* [Task description]: A faithful copy of the listing below is needed, one that contains no pictures.

* [Dataset section]:
··········

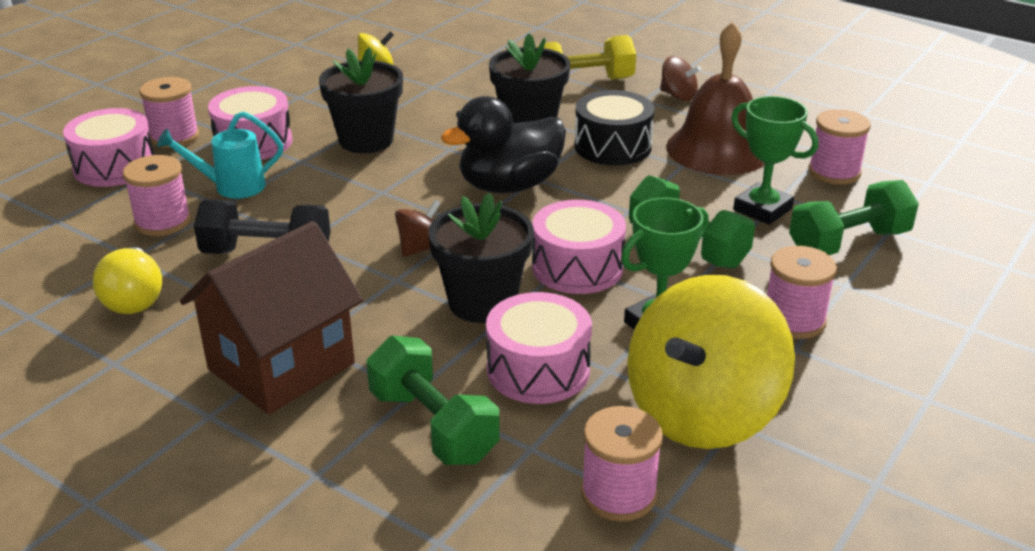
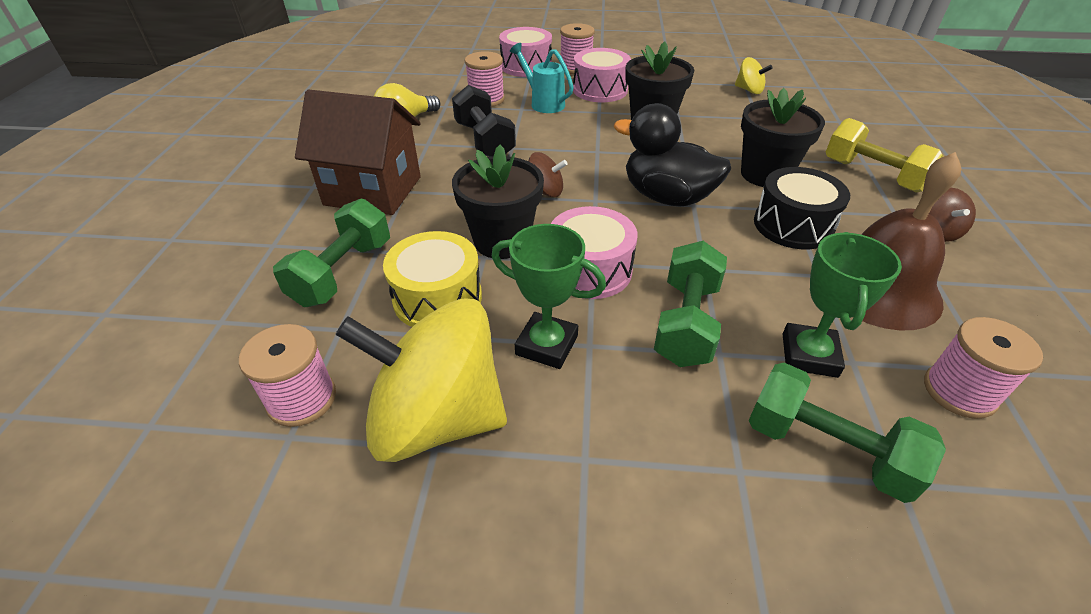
camera: 60 degrees right, 10 degrees up
(538, 369) = (437, 298): pink drum -> yellow drum
(793, 320) = (632, 443): pink spool -> none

··········

* [Answer below]:
camera: 60 degrees right, 10 degrees up
(538, 369) = (437, 298): pink drum -> yellow drum
(793, 320) = (632, 443): pink spool -> none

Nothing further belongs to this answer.